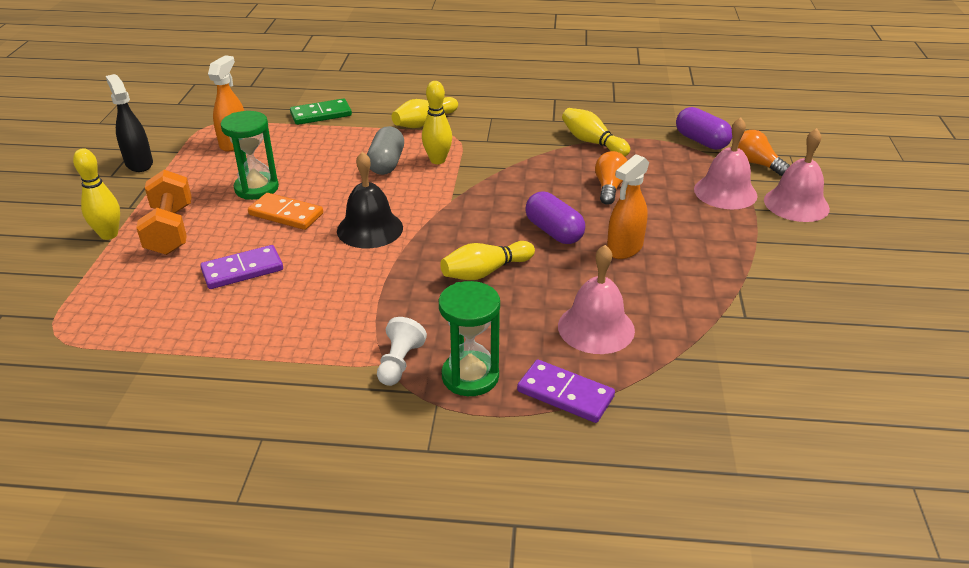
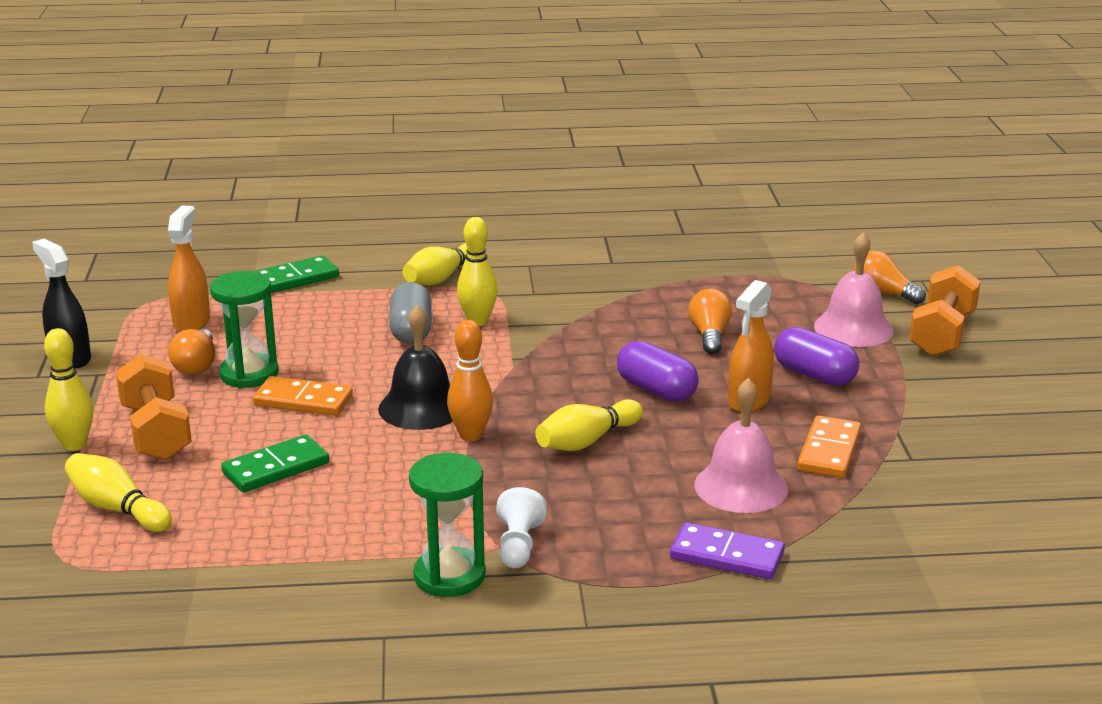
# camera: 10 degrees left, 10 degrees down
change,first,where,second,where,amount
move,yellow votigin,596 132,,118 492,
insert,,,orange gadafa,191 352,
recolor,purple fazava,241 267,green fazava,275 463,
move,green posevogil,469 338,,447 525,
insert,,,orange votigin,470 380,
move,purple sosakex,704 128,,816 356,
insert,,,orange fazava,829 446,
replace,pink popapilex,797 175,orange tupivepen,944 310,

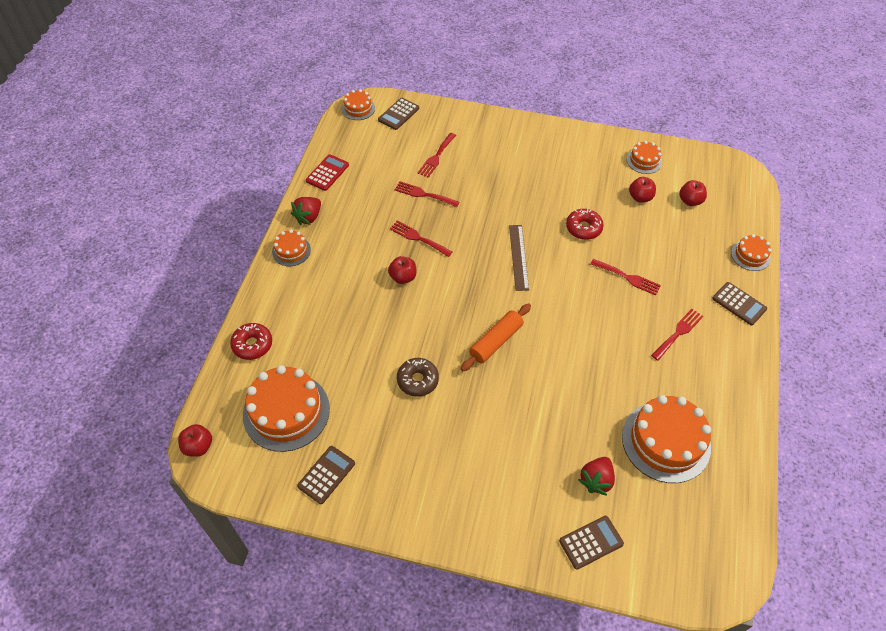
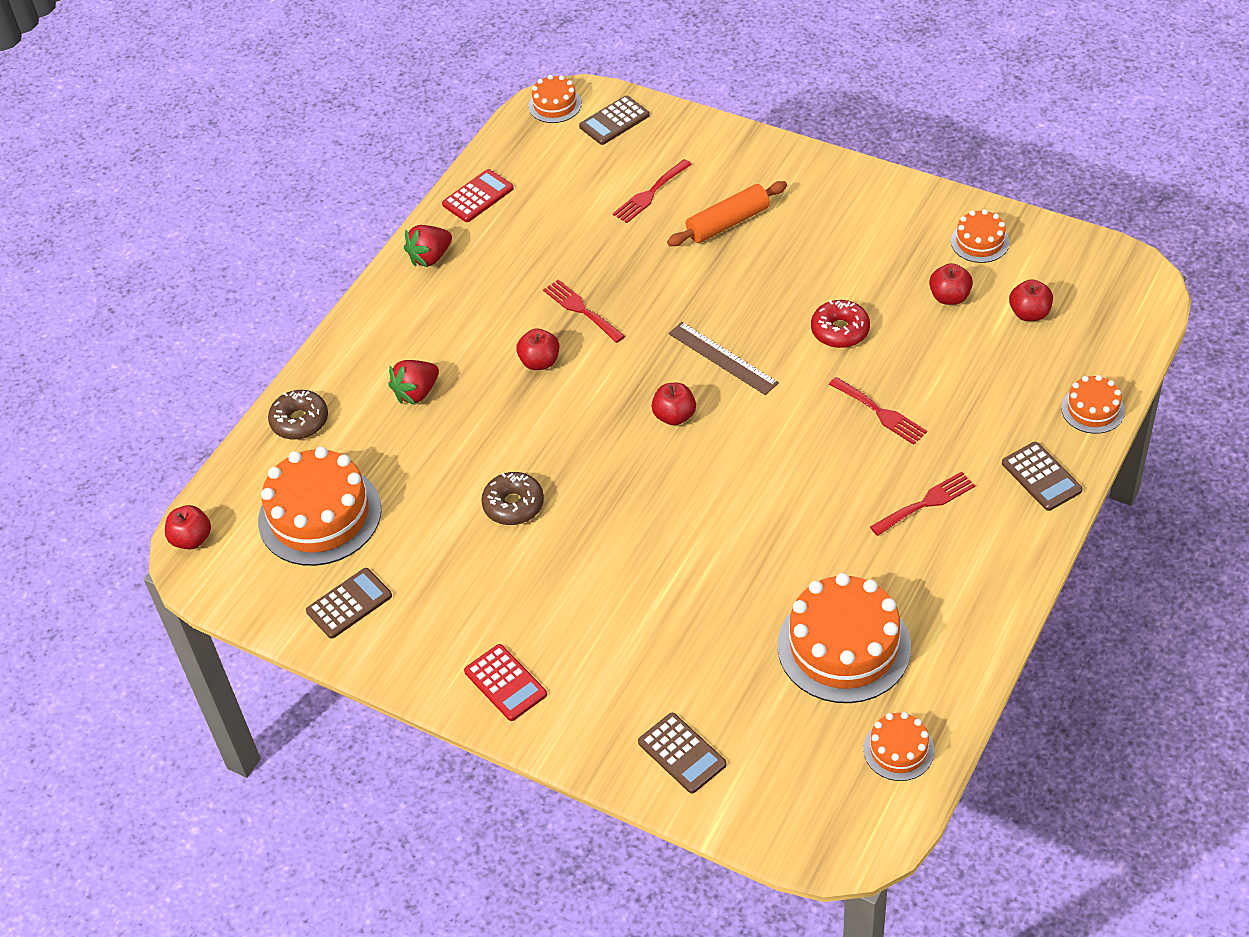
# camera: 20 degrees right, 5 degrees down
change,first,where,second,where,amount
recolor,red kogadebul,251 341,brown kogadebul,298 415,
move,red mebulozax,596 476,,413 382,
insert,,,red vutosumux,505 682,
rotate,brown vutosumux,591 543,,682 753,60 degrees clockwise
insert,,,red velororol,674 404,
move,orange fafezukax,495 337,,727 213,
rotate,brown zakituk,519 258,,723 358,60 degrees counterclockwise
move,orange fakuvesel,291 248,,898 746,
delete,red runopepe,426 194,,,

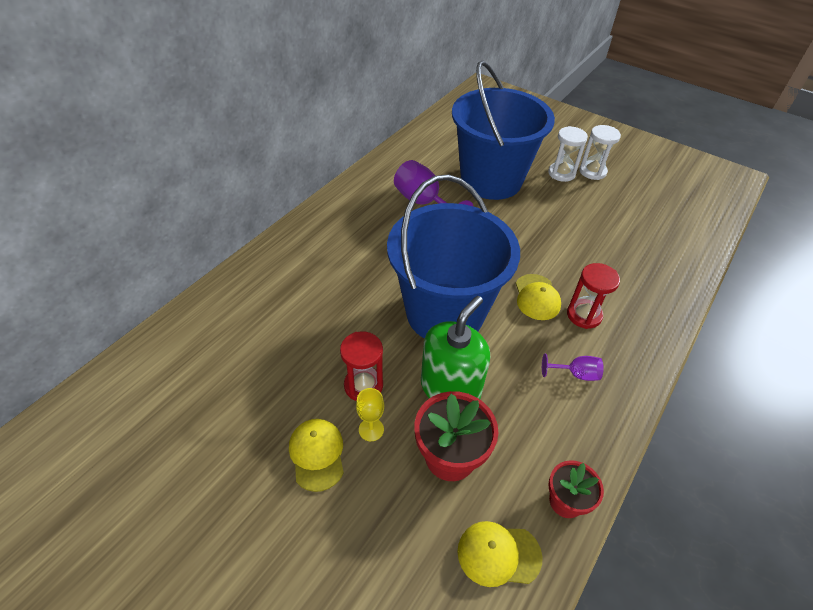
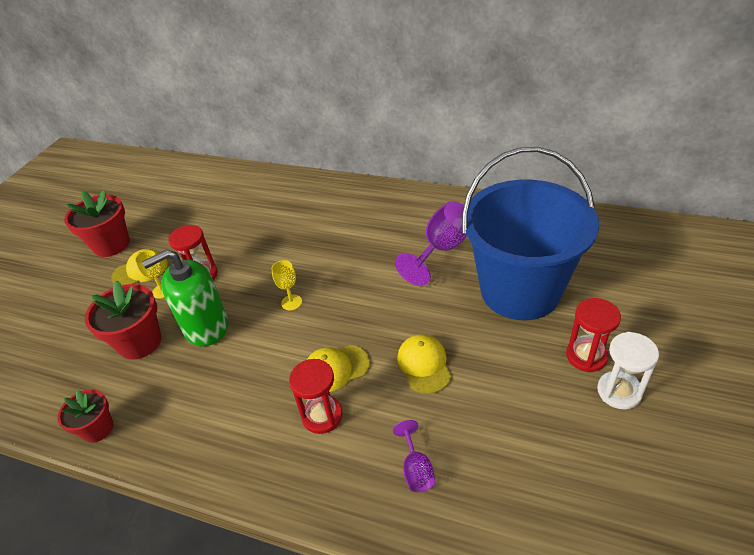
# camera: 80 degrees right, 5 degrees down
change,first,where,second,where,amount
insert,,,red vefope,97 223,
rotate,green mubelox,455 347,,185 297,135 degrees clockwise
replace,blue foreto,453 256,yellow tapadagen,286 285,
move,purple tapadagen,573 367,,414 456,
move,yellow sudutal,499 554,,424 364,
recolor,white posevogil,568 154,red posevogil,593 335,

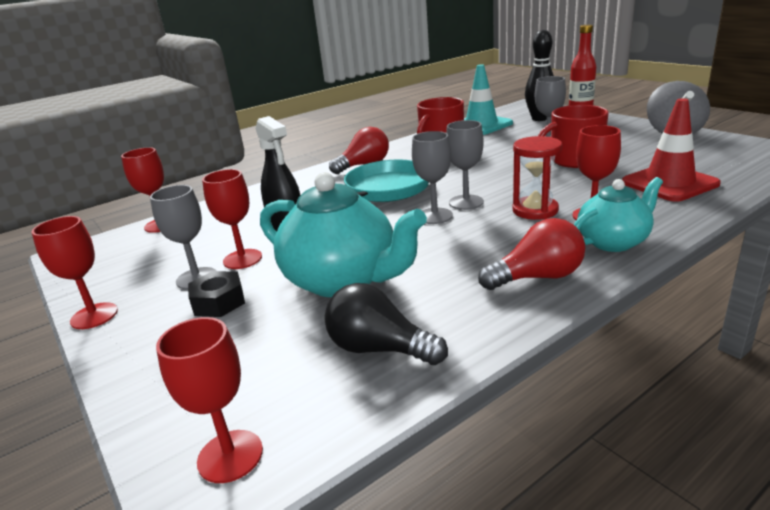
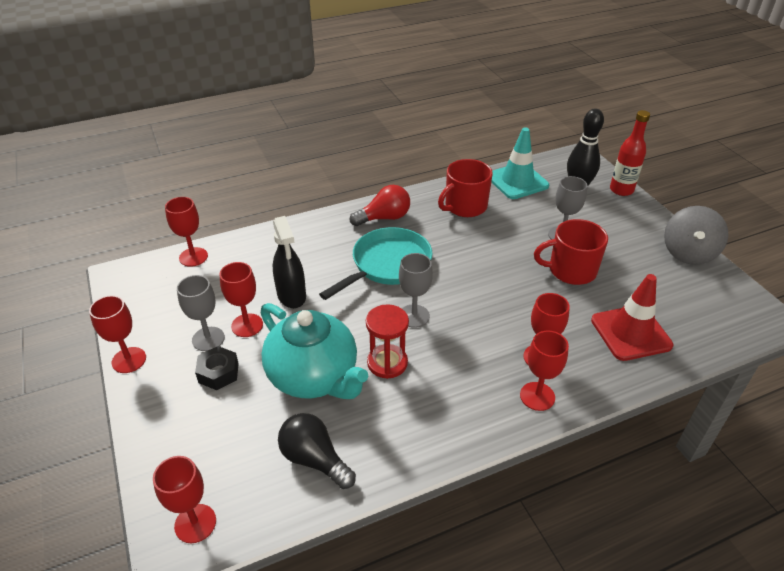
# camera: 10 degrees right, 15 degrees up
change,first,where,second,where,amount
move,red posevogil,537 178,,387 341,
replace,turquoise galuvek,618 214,red tapadagen,544 371,
delete,grey tapadagen,465 165,,,
delete,red gadafa,531 254,,,

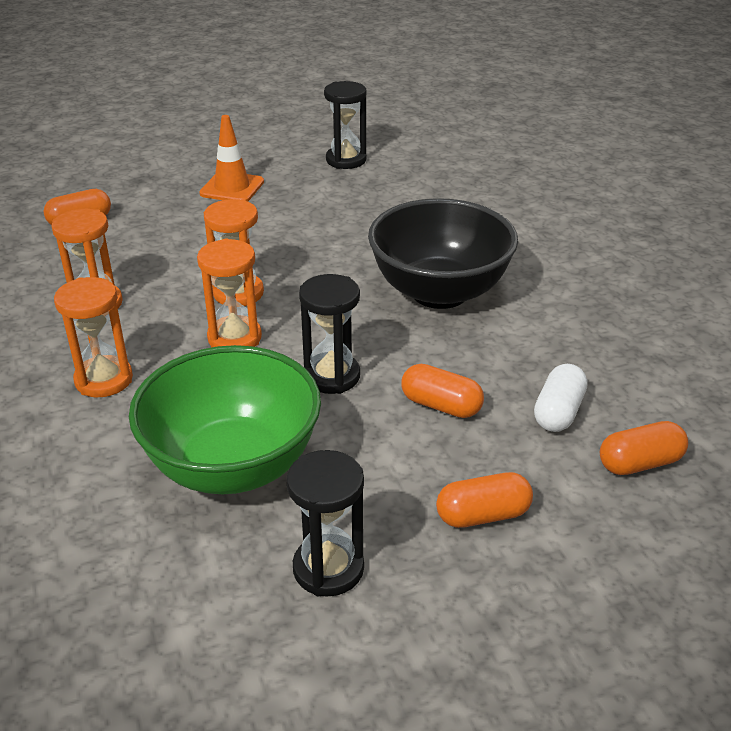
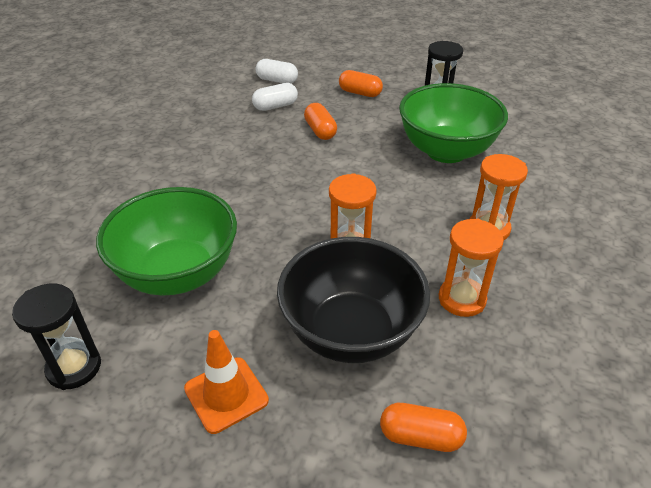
# camera: 140 degrees left, 5 degrees up
change,first,where,second,where,amount
insert,,,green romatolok,166 241,
recolor,orange sosakex,644 448,white sosakex,277 71,
move,black romatolok,443 253,,353 300,
delete,orange posevogil,229 293,,,
delete,black posevogil,329 334,,,

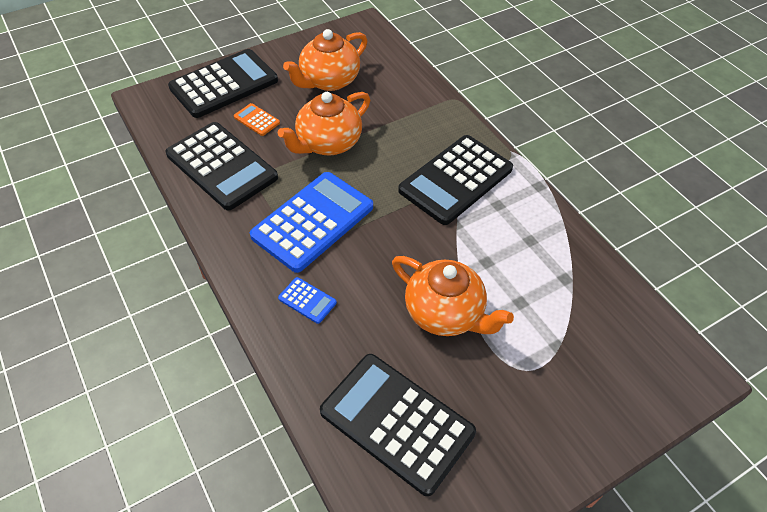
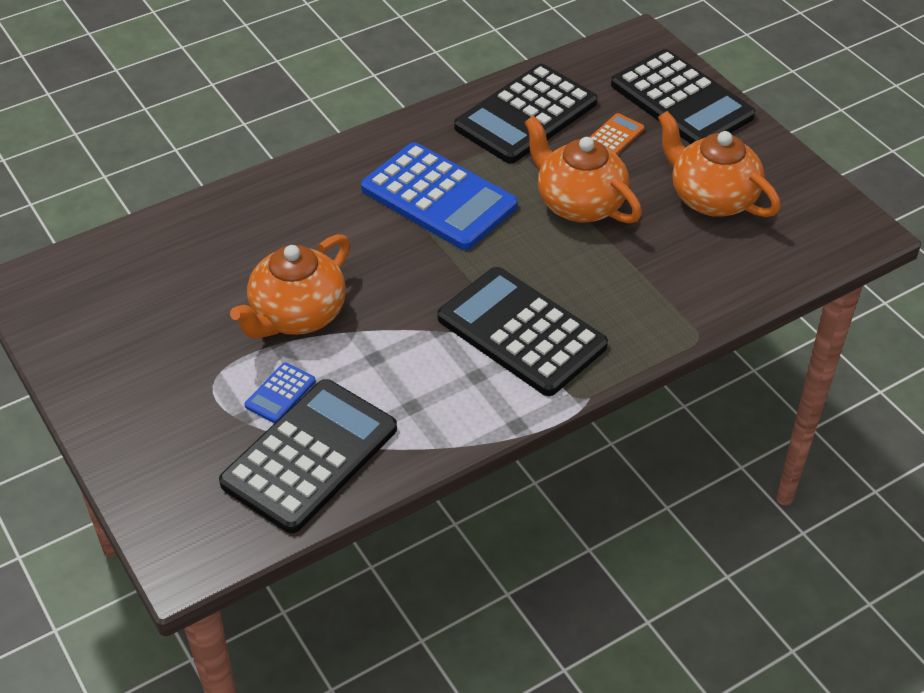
# camera: 90 degrees right, 5 degrees down
change,first,where,second,where,amount
move,black vutosumux,398 425,,308 456,
move,blue vutosumux,307 300,,280 392,

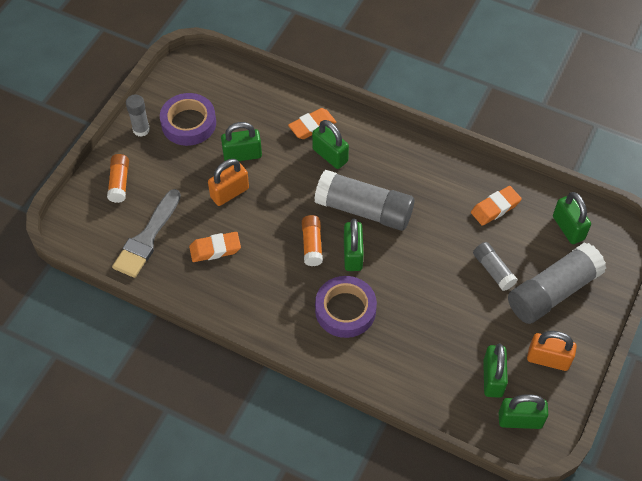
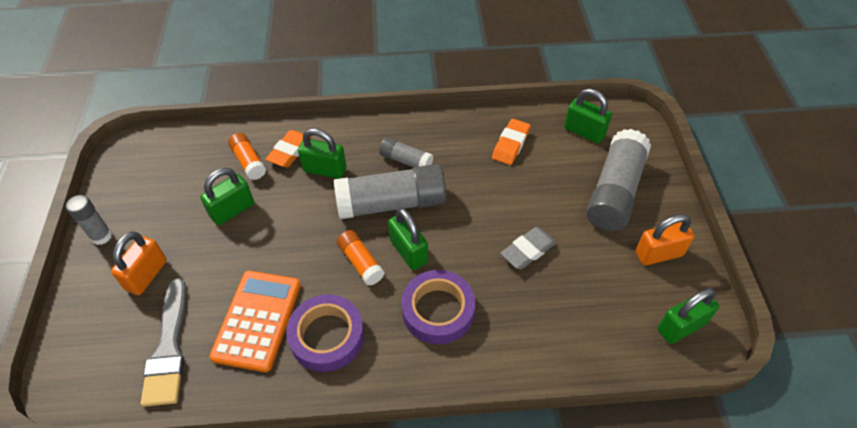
# camera: 30 degrees left, 5 degrees down
change,first,where,second,where,amount
move,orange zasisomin,228 182,,139 263,
replace,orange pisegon,215 247,orange vutosumux,255 321,
move,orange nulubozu,118 178,,247 156,
move,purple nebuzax,188 119,,325 333,
move,grey nulubozu,495 266,,406 152,
insert,,,grey pisegon,528 248,
delete,green zasisomin,495 371,,,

● ● ● ● ● ● ●

What the exercise asks:
Look through the entries. Copy out each line with "fazava" in it.

Response to this task:
recolor,purple fazava,241 267,green fazava,275 463,
insert,,,orange fazava,829 446,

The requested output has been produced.